** Opening SOURCE MATERIAL block **
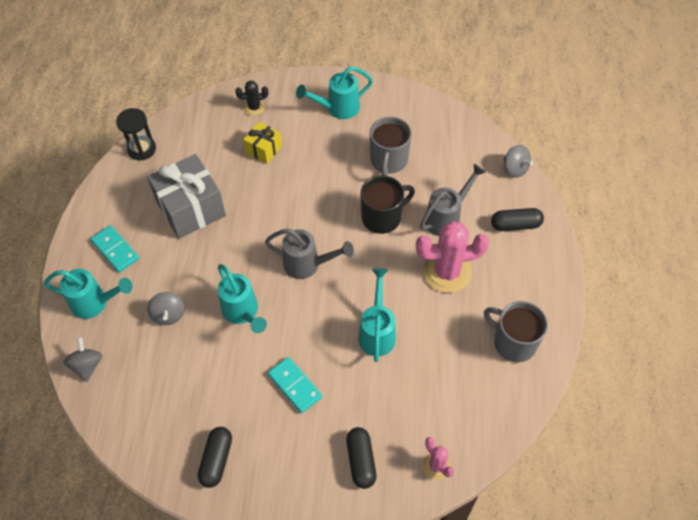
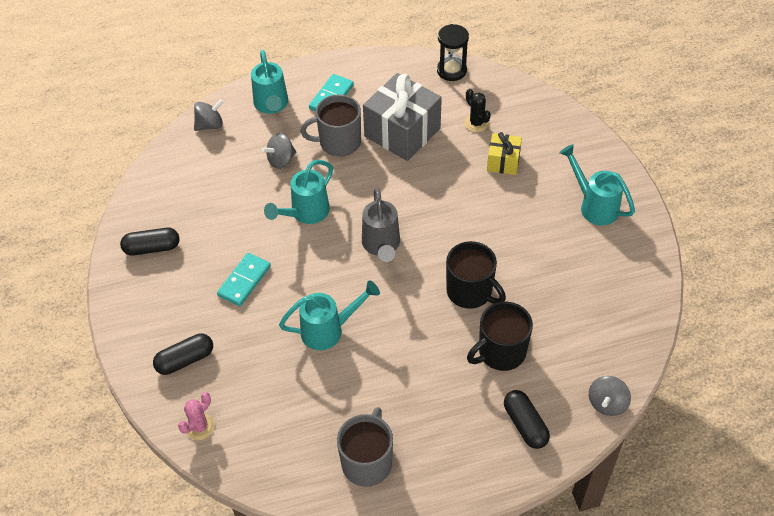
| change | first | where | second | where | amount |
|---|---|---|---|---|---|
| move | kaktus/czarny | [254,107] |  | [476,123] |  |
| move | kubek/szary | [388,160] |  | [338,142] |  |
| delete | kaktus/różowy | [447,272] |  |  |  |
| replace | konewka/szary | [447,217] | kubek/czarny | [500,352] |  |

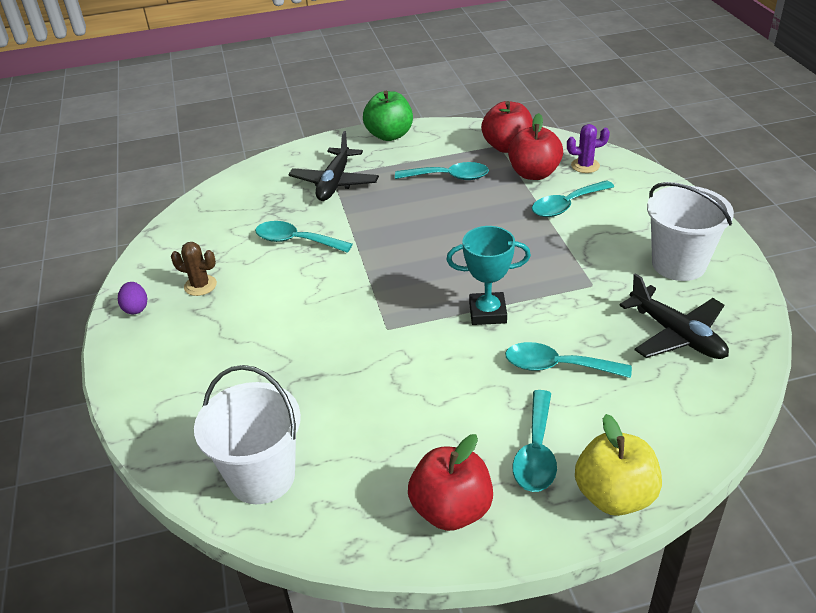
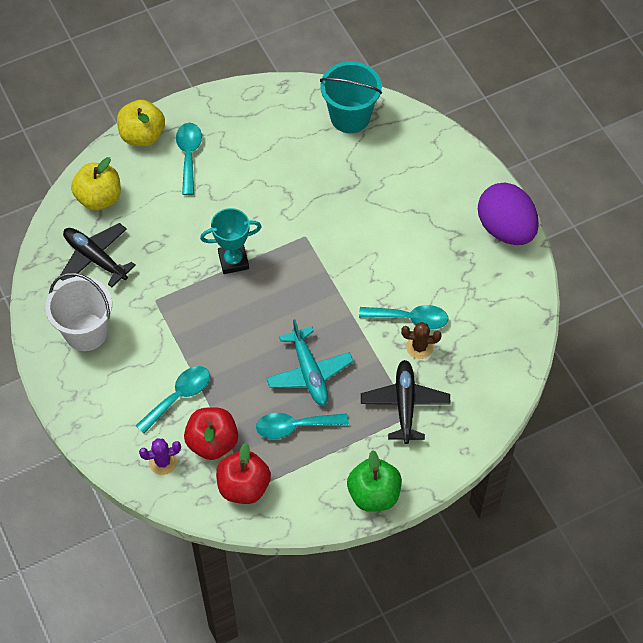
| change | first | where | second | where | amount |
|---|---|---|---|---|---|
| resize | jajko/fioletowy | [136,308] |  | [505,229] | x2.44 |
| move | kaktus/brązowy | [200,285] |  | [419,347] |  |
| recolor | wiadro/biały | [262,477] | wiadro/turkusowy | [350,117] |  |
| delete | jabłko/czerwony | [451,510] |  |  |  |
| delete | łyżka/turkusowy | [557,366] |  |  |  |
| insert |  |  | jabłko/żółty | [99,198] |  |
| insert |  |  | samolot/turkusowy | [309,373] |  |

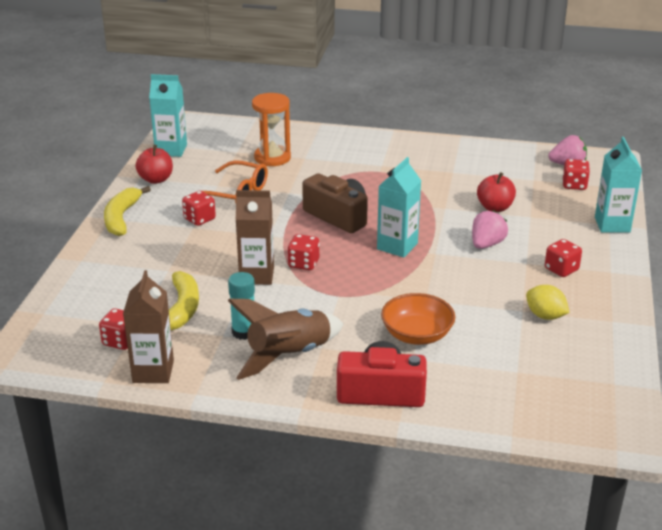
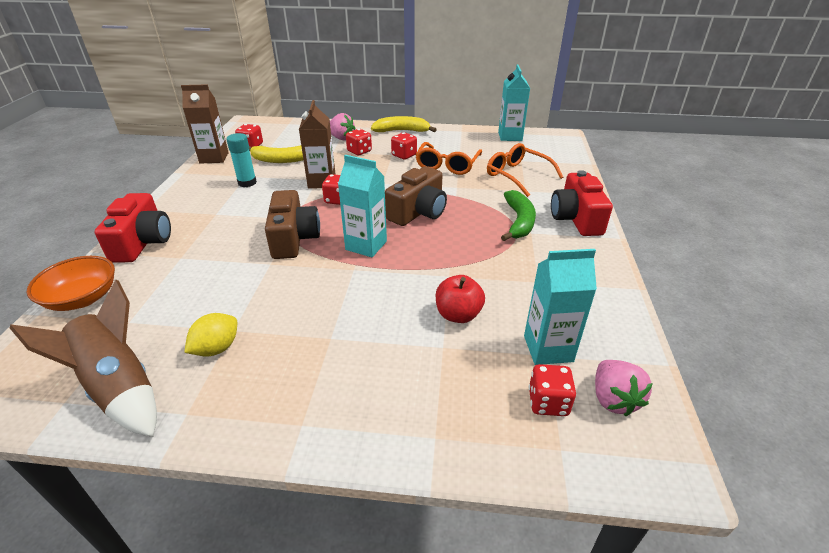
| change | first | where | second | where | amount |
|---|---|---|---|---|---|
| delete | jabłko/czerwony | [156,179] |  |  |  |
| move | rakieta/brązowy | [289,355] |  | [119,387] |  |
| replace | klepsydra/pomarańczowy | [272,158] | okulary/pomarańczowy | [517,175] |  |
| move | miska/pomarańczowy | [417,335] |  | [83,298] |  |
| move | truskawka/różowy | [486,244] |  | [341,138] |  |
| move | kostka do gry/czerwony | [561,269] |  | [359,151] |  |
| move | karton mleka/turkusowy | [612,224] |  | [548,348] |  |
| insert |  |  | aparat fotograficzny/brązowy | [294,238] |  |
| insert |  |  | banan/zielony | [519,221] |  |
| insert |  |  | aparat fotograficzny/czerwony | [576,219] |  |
** Closing SOURCE MATERIAL block **
# THE PROBLEM:
Could you copy each line above exactly as written, minus any pictures?

# RESULT OF THE EXERCISE:
| change | first | where | second | where | amount |
|---|---|---|---|---|---|
| move | kaktus/czarny | [254,107] |  | [476,123] |  |
| move | kubek/szary | [388,160] |  | [338,142] |  |
| delete | kaktus/różowy | [447,272] |  |  |  |
| replace | konewka/szary | [447,217] | kubek/czarny | [500,352] |  |

| change | first | where | second | where | amount |
|---|---|---|---|---|---|
| resize | jajko/fioletowy | [136,308] |  | [505,229] | x2.44 |
| move | kaktus/brązowy | [200,285] |  | [419,347] |  |
| recolor | wiadro/biały | [262,477] | wiadro/turkusowy | [350,117] |  |
| delete | jabłko/czerwony | [451,510] |  |  |  |
| delete | łyżka/turkusowy | [557,366] |  |  |  |
| insert |  |  | jabłko/żółty | [99,198] |  |
| insert |  |  | samolot/turkusowy | [309,373] |  |

| change | first | where | second | where | amount |
|---|---|---|---|---|---|
| delete | jabłko/czerwony | [156,179] |  |  |  |
| move | rakieta/brązowy | [289,355] |  | [119,387] |  |
| replace | klepsydra/pomarańczowy | [272,158] | okulary/pomarańczowy | [517,175] |  |
| move | miska/pomarańczowy | [417,335] |  | [83,298] |  |
| move | truskawka/różowy | [486,244] |  | [341,138] |  |
| move | kostka do gry/czerwony | [561,269] |  | [359,151] |  |
| move | karton mleka/turkusowy | [612,224] |  | [548,348] |  |
| insert |  |  | aparat fotograficzny/brązowy | [294,238] |  |
| insert |  |  | banan/zielony | [519,221] |  |
| insert |  |  | aparat fotograficzny/czerwony | [576,219] |  |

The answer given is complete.